══ Exercise input

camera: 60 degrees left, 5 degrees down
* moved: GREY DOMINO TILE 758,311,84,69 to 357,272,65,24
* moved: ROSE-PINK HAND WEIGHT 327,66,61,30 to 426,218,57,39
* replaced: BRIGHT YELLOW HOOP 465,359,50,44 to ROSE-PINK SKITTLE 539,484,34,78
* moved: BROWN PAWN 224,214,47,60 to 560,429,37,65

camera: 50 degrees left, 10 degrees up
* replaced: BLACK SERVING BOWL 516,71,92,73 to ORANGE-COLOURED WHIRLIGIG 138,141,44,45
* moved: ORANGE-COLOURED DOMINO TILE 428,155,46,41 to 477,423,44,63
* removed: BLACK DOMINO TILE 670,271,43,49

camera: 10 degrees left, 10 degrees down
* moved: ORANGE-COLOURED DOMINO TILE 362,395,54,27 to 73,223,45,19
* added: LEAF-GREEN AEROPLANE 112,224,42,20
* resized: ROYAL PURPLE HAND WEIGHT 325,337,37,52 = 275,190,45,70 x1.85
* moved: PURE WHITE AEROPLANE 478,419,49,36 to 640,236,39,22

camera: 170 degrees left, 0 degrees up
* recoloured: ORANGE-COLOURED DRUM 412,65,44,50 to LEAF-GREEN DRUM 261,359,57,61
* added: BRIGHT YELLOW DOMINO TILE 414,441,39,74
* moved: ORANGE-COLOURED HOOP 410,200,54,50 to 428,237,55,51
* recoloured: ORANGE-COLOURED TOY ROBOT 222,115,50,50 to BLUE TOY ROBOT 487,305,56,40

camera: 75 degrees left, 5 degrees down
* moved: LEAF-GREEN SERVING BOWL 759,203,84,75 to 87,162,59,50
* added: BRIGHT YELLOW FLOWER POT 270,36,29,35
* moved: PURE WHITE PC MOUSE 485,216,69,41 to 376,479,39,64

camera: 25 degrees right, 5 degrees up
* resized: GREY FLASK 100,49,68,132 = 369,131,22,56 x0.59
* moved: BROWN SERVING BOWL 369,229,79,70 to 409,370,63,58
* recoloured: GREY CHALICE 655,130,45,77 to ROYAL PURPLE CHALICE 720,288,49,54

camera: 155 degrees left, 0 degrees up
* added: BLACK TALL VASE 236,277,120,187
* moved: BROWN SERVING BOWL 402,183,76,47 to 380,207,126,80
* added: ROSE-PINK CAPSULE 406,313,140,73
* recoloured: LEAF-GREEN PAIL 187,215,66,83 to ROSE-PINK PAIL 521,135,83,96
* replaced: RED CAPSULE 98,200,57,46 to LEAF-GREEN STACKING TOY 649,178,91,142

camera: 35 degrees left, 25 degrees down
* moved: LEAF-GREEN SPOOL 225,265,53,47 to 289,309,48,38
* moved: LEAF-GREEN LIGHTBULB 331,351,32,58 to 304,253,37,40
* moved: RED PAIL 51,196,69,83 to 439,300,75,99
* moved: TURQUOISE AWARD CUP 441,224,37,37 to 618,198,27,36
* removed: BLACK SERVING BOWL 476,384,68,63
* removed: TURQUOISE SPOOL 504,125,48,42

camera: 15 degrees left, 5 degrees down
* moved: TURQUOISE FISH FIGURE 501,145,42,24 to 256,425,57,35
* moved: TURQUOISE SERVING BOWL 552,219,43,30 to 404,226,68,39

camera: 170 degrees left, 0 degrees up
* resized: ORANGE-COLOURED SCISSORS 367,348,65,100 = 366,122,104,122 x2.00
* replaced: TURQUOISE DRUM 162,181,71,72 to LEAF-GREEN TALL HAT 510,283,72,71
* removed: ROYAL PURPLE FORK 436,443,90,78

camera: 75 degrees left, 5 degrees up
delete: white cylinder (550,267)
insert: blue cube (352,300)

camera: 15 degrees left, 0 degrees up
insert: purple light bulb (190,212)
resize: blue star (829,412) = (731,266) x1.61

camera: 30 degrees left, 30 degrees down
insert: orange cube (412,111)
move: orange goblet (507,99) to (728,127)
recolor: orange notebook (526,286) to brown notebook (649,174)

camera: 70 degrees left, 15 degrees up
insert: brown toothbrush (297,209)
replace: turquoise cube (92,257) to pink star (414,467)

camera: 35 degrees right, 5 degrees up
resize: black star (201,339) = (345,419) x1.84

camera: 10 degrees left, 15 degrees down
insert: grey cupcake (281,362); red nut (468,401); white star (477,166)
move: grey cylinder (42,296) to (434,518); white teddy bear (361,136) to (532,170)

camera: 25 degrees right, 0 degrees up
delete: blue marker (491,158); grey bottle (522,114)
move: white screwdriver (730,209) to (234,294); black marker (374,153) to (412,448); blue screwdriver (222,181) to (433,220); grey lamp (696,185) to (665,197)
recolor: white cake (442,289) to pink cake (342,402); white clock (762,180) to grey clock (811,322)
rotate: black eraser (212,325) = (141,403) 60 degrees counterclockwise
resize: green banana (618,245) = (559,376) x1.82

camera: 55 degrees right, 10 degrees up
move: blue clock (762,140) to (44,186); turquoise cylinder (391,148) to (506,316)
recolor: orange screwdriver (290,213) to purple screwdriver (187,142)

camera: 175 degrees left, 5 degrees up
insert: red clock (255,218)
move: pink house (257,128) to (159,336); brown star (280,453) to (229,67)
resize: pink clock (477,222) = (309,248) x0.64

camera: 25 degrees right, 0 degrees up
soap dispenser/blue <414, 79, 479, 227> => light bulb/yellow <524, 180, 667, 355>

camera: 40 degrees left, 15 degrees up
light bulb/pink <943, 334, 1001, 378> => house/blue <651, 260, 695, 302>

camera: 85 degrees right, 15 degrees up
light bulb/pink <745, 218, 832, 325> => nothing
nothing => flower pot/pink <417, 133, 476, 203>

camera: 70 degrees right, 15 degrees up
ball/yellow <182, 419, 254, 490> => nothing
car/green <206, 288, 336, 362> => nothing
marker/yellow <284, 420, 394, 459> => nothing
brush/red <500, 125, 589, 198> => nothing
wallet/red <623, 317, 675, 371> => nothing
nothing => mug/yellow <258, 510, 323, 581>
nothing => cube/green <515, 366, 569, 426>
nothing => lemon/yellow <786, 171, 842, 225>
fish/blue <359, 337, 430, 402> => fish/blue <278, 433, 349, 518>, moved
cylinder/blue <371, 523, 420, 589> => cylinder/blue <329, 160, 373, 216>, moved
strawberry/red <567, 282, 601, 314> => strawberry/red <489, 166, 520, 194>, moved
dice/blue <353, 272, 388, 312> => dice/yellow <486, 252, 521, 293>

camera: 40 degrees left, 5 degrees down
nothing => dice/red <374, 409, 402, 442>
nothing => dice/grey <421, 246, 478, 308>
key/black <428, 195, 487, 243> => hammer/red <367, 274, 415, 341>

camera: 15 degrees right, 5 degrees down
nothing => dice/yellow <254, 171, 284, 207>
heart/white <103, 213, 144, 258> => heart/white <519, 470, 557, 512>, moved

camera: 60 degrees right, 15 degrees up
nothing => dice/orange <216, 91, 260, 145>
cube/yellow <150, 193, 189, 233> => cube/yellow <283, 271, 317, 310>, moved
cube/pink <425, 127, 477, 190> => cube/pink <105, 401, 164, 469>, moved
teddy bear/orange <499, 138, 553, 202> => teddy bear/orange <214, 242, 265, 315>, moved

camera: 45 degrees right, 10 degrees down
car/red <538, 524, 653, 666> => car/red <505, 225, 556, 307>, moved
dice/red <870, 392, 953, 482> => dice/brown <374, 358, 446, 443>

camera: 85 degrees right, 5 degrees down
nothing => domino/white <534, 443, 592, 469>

════

= Your assignment =
Please copy the whole of the material exactly as written.

= Response for this exercise =
camera: 60 degrees left, 5 degrees down
* moved: GREY DOMINO TILE 758,311,84,69 to 357,272,65,24
* moved: ROSE-PINK HAND WEIGHT 327,66,61,30 to 426,218,57,39
* replaced: BRIGHT YELLOW HOOP 465,359,50,44 to ROSE-PINK SKITTLE 539,484,34,78
* moved: BROWN PAWN 224,214,47,60 to 560,429,37,65

camera: 50 degrees left, 10 degrees up
* replaced: BLACK SERVING BOWL 516,71,92,73 to ORANGE-COLOURED WHIRLIGIG 138,141,44,45
* moved: ORANGE-COLOURED DOMINO TILE 428,155,46,41 to 477,423,44,63
* removed: BLACK DOMINO TILE 670,271,43,49

camera: 10 degrees left, 10 degrees down
* moved: ORANGE-COLOURED DOMINO TILE 362,395,54,27 to 73,223,45,19
* added: LEAF-GREEN AEROPLANE 112,224,42,20
* resized: ROYAL PURPLE HAND WEIGHT 325,337,37,52 = 275,190,45,70 x1.85
* moved: PURE WHITE AEROPLANE 478,419,49,36 to 640,236,39,22

camera: 170 degrees left, 0 degrees up
* recoloured: ORANGE-COLOURED DRUM 412,65,44,50 to LEAF-GREEN DRUM 261,359,57,61
* added: BRIGHT YELLOW DOMINO TILE 414,441,39,74
* moved: ORANGE-COLOURED HOOP 410,200,54,50 to 428,237,55,51
* recoloured: ORANGE-COLOURED TOY ROBOT 222,115,50,50 to BLUE TOY ROBOT 487,305,56,40

camera: 75 degrees left, 5 degrees down
* moved: LEAF-GREEN SERVING BOWL 759,203,84,75 to 87,162,59,50
* added: BRIGHT YELLOW FLOWER POT 270,36,29,35
* moved: PURE WHITE PC MOUSE 485,216,69,41 to 376,479,39,64

camera: 25 degrees right, 5 degrees up
* resized: GREY FLASK 100,49,68,132 = 369,131,22,56 x0.59
* moved: BROWN SERVING BOWL 369,229,79,70 to 409,370,63,58
* recoloured: GREY CHALICE 655,130,45,77 to ROYAL PURPLE CHALICE 720,288,49,54

camera: 155 degrees left, 0 degrees up
* added: BLACK TALL VASE 236,277,120,187
* moved: BROWN SERVING BOWL 402,183,76,47 to 380,207,126,80
* added: ROSE-PINK CAPSULE 406,313,140,73
* recoloured: LEAF-GREEN PAIL 187,215,66,83 to ROSE-PINK PAIL 521,135,83,96
* replaced: RED CAPSULE 98,200,57,46 to LEAF-GREEN STACKING TOY 649,178,91,142

camera: 35 degrees left, 25 degrees down
* moved: LEAF-GREEN SPOOL 225,265,53,47 to 289,309,48,38
* moved: LEAF-GREEN LIGHTBULB 331,351,32,58 to 304,253,37,40
* moved: RED PAIL 51,196,69,83 to 439,300,75,99
* moved: TURQUOISE AWARD CUP 441,224,37,37 to 618,198,27,36
* removed: BLACK SERVING BOWL 476,384,68,63
* removed: TURQUOISE SPOOL 504,125,48,42

camera: 15 degrees left, 5 degrees down
* moved: TURQUOISE FISH FIGURE 501,145,42,24 to 256,425,57,35
* moved: TURQUOISE SERVING BOWL 552,219,43,30 to 404,226,68,39

camera: 170 degrees left, 0 degrees up
* resized: ORANGE-COLOURED SCISSORS 367,348,65,100 = 366,122,104,122 x2.00
* replaced: TURQUOISE DRUM 162,181,71,72 to LEAF-GREEN TALL HAT 510,283,72,71
* removed: ROYAL PURPLE FORK 436,443,90,78

camera: 75 degrees left, 5 degrees up
delete: white cylinder (550,267)
insert: blue cube (352,300)

camera: 15 degrees left, 0 degrees up
insert: purple light bulb (190,212)
resize: blue star (829,412) = (731,266) x1.61

camera: 30 degrees left, 30 degrees down
insert: orange cube (412,111)
move: orange goblet (507,99) to (728,127)
recolor: orange notebook (526,286) to brown notebook (649,174)

camera: 70 degrees left, 15 degrees up
insert: brown toothbrush (297,209)
replace: turquoise cube (92,257) to pink star (414,467)

camera: 35 degrees right, 5 degrees up
resize: black star (201,339) = (345,419) x1.84

camera: 10 degrees left, 15 degrees down
insert: grey cupcake (281,362); red nut (468,401); white star (477,166)
move: grey cylinder (42,296) to (434,518); white teddy bear (361,136) to (532,170)

camera: 25 degrees right, 0 degrees up
delete: blue marker (491,158); grey bottle (522,114)
move: white screwdriver (730,209) to (234,294); black marker (374,153) to (412,448); blue screwdriver (222,181) to (433,220); grey lamp (696,185) to (665,197)
recolor: white cake (442,289) to pink cake (342,402); white clock (762,180) to grey clock (811,322)
rotate: black eraser (212,325) = (141,403) 60 degrees counterclockwise
resize: green banana (618,245) = (559,376) x1.82

camera: 55 degrees right, 10 degrees up
move: blue clock (762,140) to (44,186); turquoise cylinder (391,148) to (506,316)
recolor: orange screwdriver (290,213) to purple screwdriver (187,142)

camera: 175 degrees left, 5 degrees up
insert: red clock (255,218)
move: pink house (257,128) to (159,336); brown star (280,453) to (229,67)
resize: pink clock (477,222) = (309,248) x0.64

camera: 25 degrees right, 0 degrees up
soap dispenser/blue <414, 79, 479, 227> => light bulb/yellow <524, 180, 667, 355>

camera: 40 degrees left, 15 degrees up
light bulb/pink <943, 334, 1001, 378> => house/blue <651, 260, 695, 302>

camera: 85 degrees right, 15 degrees up
light bulb/pink <745, 218, 832, 325> => nothing
nothing => flower pot/pink <417, 133, 476, 203>

camera: 70 degrees right, 15 degrees up
ball/yellow <182, 419, 254, 490> => nothing
car/green <206, 288, 336, 362> => nothing
marker/yellow <284, 420, 394, 459> => nothing
brush/red <500, 125, 589, 198> => nothing
wallet/red <623, 317, 675, 371> => nothing
nothing => mug/yellow <258, 510, 323, 581>
nothing => cube/green <515, 366, 569, 426>
nothing => lemon/yellow <786, 171, 842, 225>
fish/blue <359, 337, 430, 402> => fish/blue <278, 433, 349, 518>, moved
cylinder/blue <371, 523, 420, 589> => cylinder/blue <329, 160, 373, 216>, moved
strawberry/red <567, 282, 601, 314> => strawberry/red <489, 166, 520, 194>, moved
dice/blue <353, 272, 388, 312> => dice/yellow <486, 252, 521, 293>

camera: 40 degrees left, 5 degrees down
nothing => dice/red <374, 409, 402, 442>
nothing => dice/grey <421, 246, 478, 308>
key/black <428, 195, 487, 243> => hammer/red <367, 274, 415, 341>

camera: 15 degrees right, 5 degrees down
nothing => dice/yellow <254, 171, 284, 207>
heart/white <103, 213, 144, 258> => heart/white <519, 470, 557, 512>, moved

camera: 60 degrees right, 15 degrees up
nothing => dice/orange <216, 91, 260, 145>
cube/yellow <150, 193, 189, 233> => cube/yellow <283, 271, 317, 310>, moved
cube/pink <425, 127, 477, 190> => cube/pink <105, 401, 164, 469>, moved
teddy bear/orange <499, 138, 553, 202> => teddy bear/orange <214, 242, 265, 315>, moved

camera: 45 degrees right, 10 degrees down
car/red <538, 524, 653, 666> => car/red <505, 225, 556, 307>, moved
dice/red <870, 392, 953, 482> => dice/brown <374, 358, 446, 443>

camera: 85 degrees right, 5 degrees down
nothing => domino/white <534, 443, 592, 469>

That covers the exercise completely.